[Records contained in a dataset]
• • • •

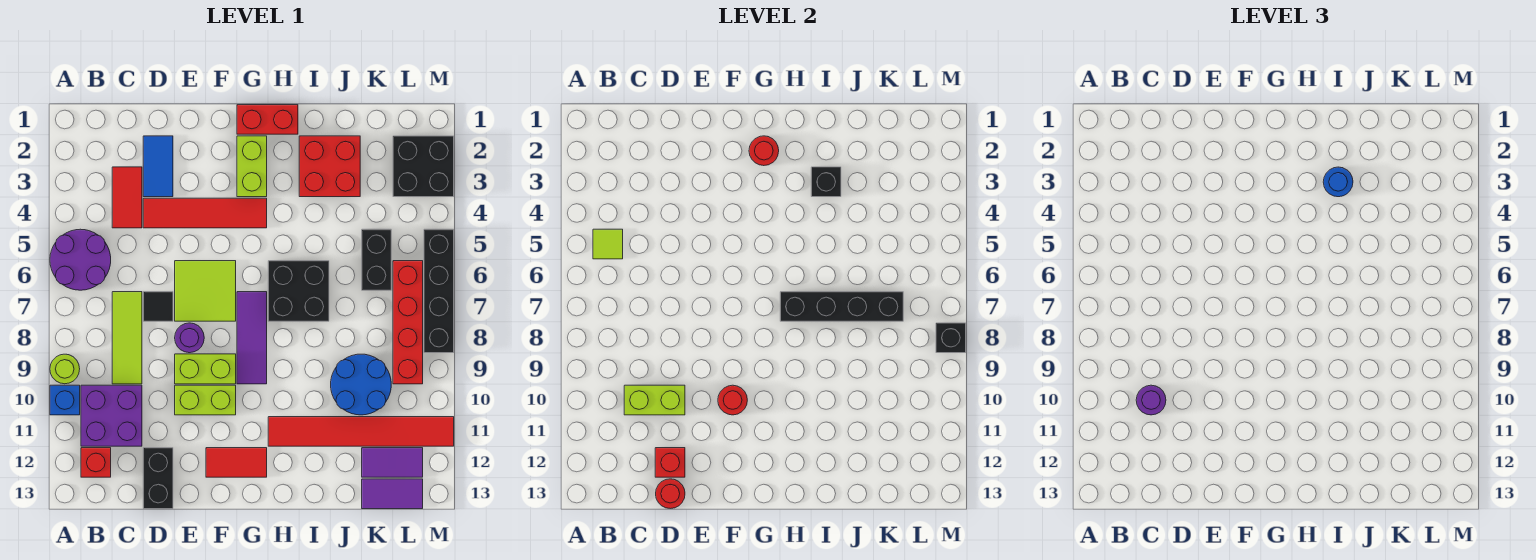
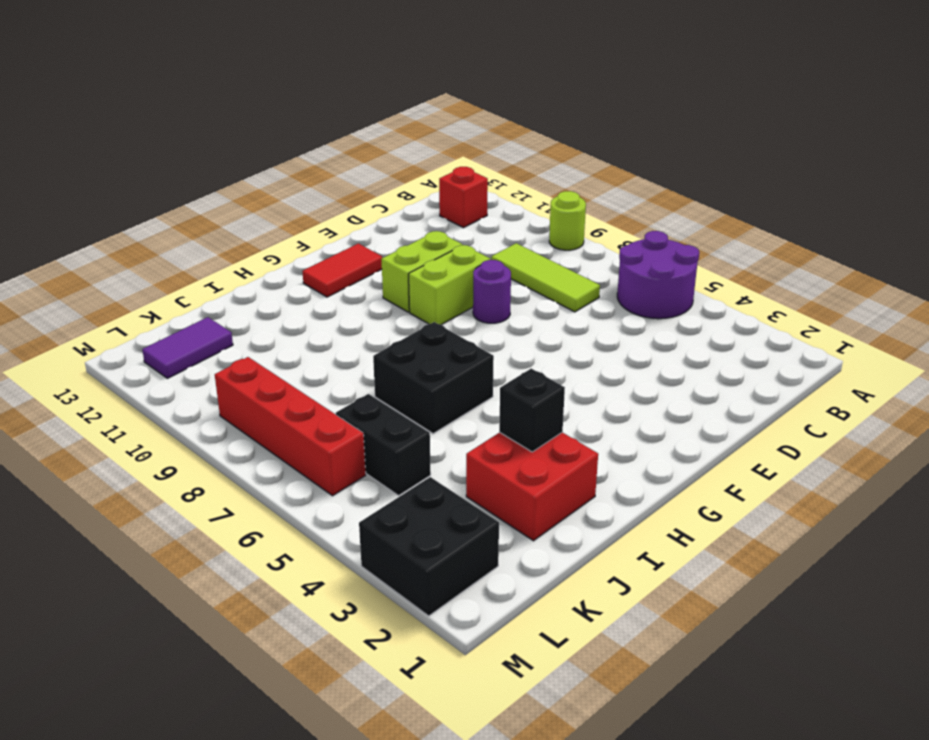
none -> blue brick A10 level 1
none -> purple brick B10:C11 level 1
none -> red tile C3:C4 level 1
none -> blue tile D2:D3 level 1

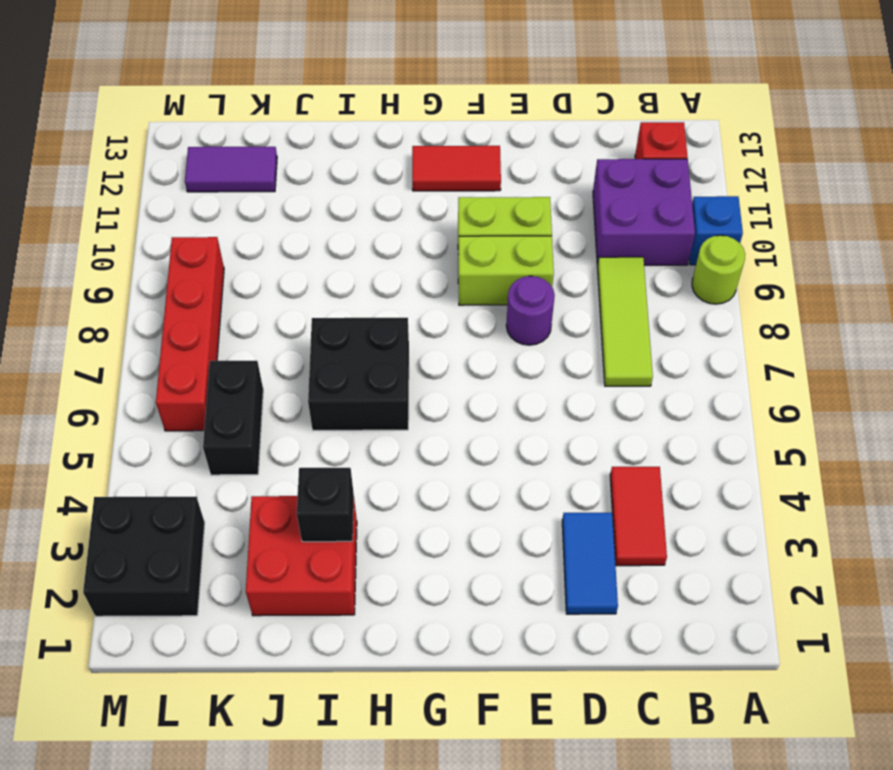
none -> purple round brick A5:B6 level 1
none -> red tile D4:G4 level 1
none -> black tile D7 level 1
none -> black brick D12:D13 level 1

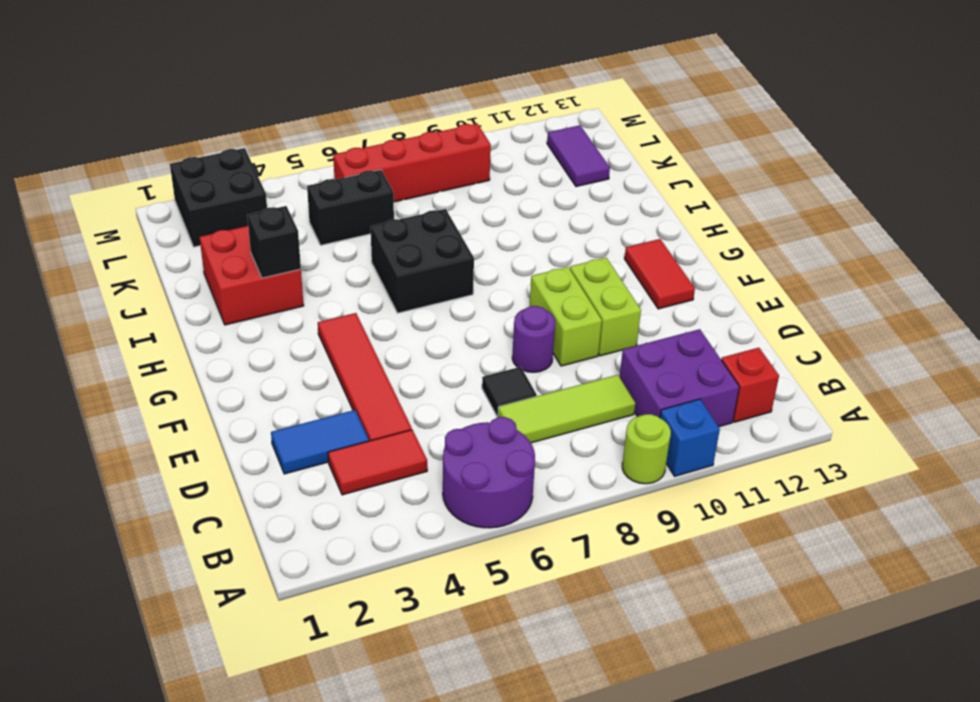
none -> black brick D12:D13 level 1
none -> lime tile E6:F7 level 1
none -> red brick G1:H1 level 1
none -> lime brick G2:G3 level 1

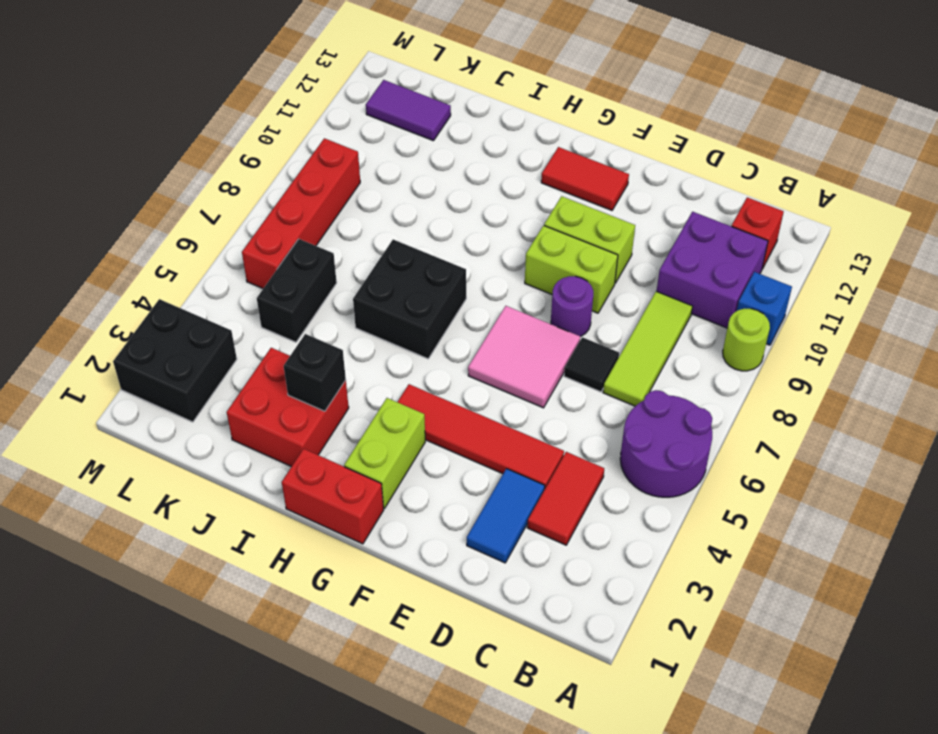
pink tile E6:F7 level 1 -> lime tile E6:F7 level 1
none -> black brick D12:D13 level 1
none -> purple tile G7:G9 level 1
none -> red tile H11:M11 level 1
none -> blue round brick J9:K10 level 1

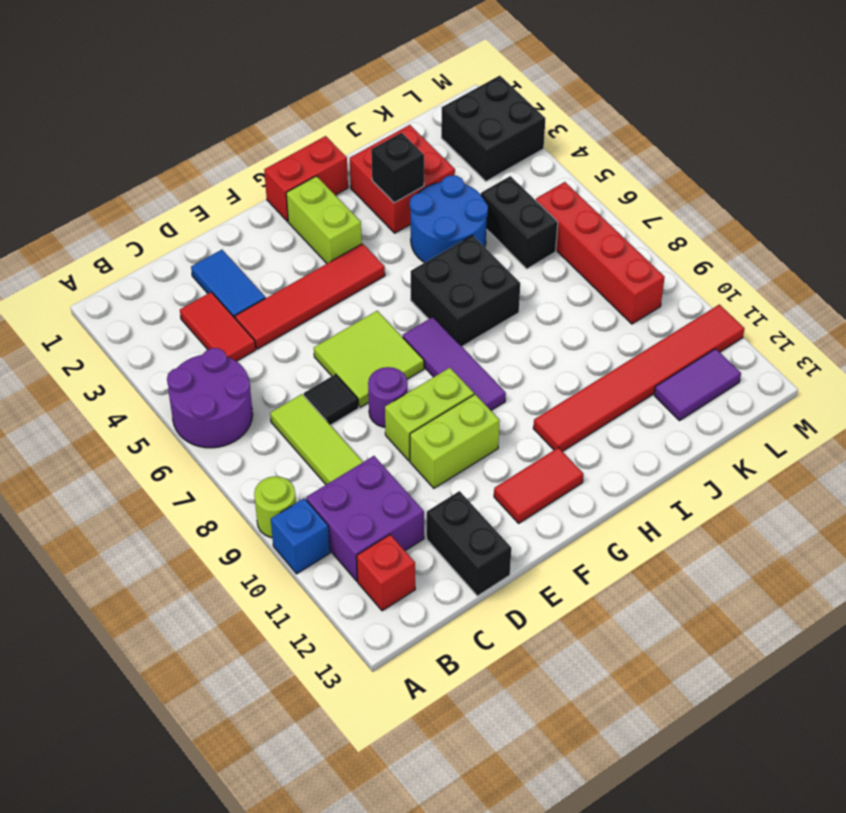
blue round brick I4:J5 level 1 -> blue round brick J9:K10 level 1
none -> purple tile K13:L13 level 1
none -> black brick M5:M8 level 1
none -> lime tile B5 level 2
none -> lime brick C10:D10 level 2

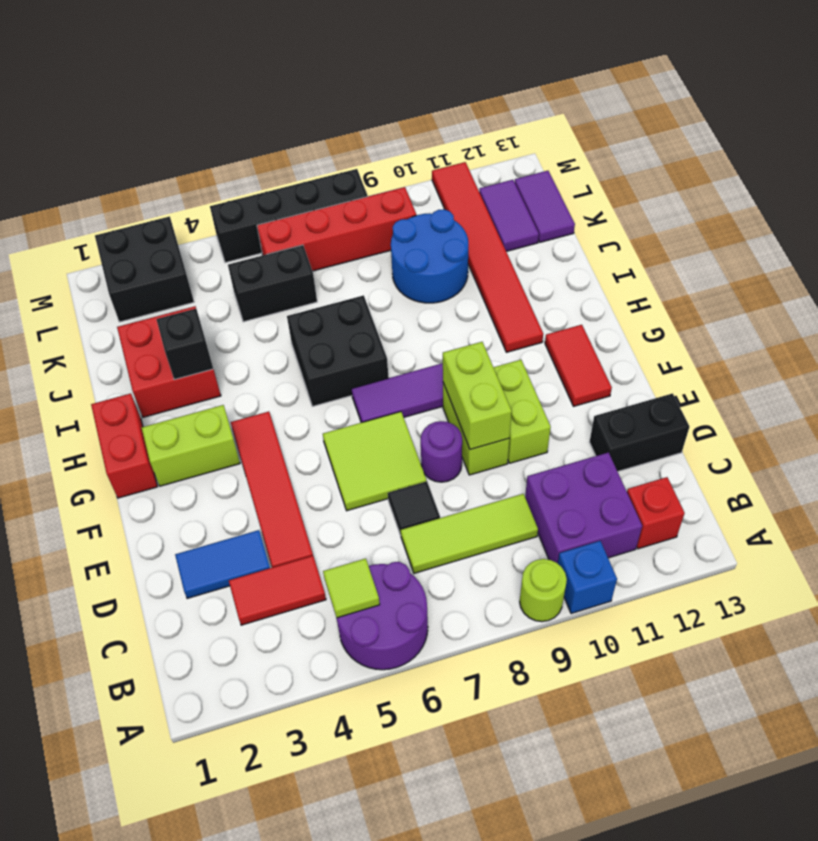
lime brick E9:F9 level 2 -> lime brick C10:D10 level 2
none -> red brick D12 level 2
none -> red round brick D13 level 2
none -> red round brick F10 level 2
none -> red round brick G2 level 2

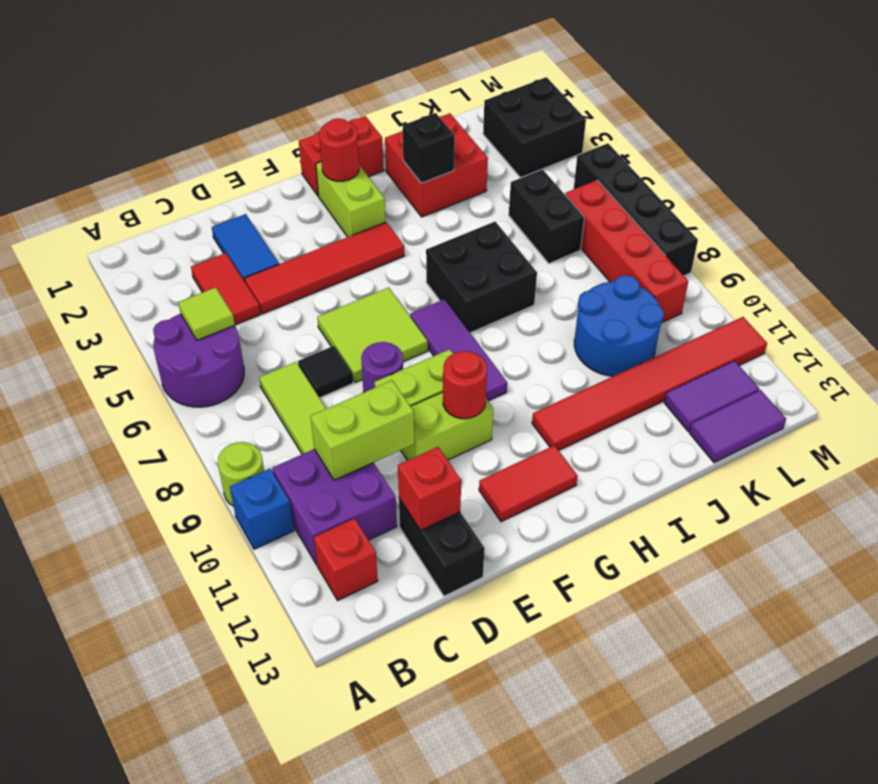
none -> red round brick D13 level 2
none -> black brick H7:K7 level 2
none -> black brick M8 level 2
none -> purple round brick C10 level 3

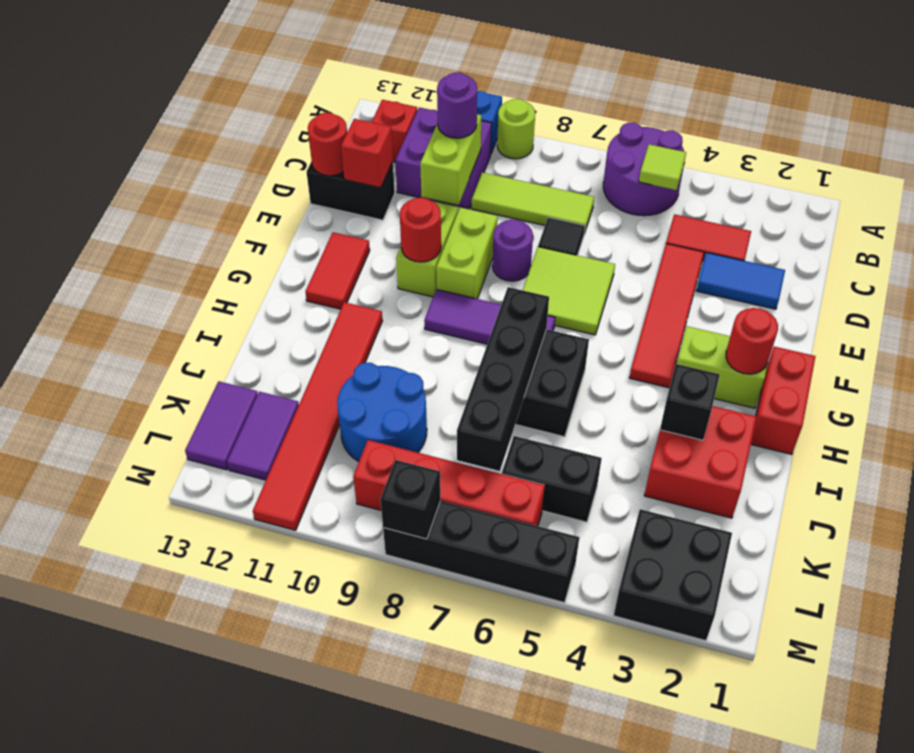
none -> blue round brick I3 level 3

• • • •

**PROBLEM**
Retype the data above as given, letting no picture into the copy.

**THE COMPLETED TASK**
none -> blue brick A10 level 1
none -> purple brick B10:C11 level 1
none -> red tile C3:C4 level 1
none -> blue tile D2:D3 level 1

none -> purple round brick A5:B6 level 1
none -> red tile D4:G4 level 1
none -> black tile D7 level 1
none -> black brick D12:D13 level 1

none -> black brick D12:D13 level 1
none -> lime tile E6:F7 level 1
none -> red brick G1:H1 level 1
none -> lime brick G2:G3 level 1

pink tile E6:F7 level 1 -> lime tile E6:F7 level 1
none -> black brick D12:D13 level 1
none -> purple tile G7:G9 level 1
none -> red tile H11:M11 level 1
none -> blue round brick J9:K10 level 1

blue round brick I4:J5 level 1 -> blue round brick J9:K10 level 1
none -> purple tile K13:L13 level 1
none -> black brick M5:M8 level 1
none -> lime tile B5 level 2
none -> lime brick C10:D10 level 2

lime brick E9:F9 level 2 -> lime brick C10:D10 level 2
none -> red brick D12 level 2
none -> red round brick D13 level 2
none -> red round brick F10 level 2
none -> red round brick G2 level 2

none -> red round brick D13 level 2
none -> black brick H7:K7 level 2
none -> black brick M8 level 2
none -> purple round brick C10 level 3

none -> blue round brick I3 level 3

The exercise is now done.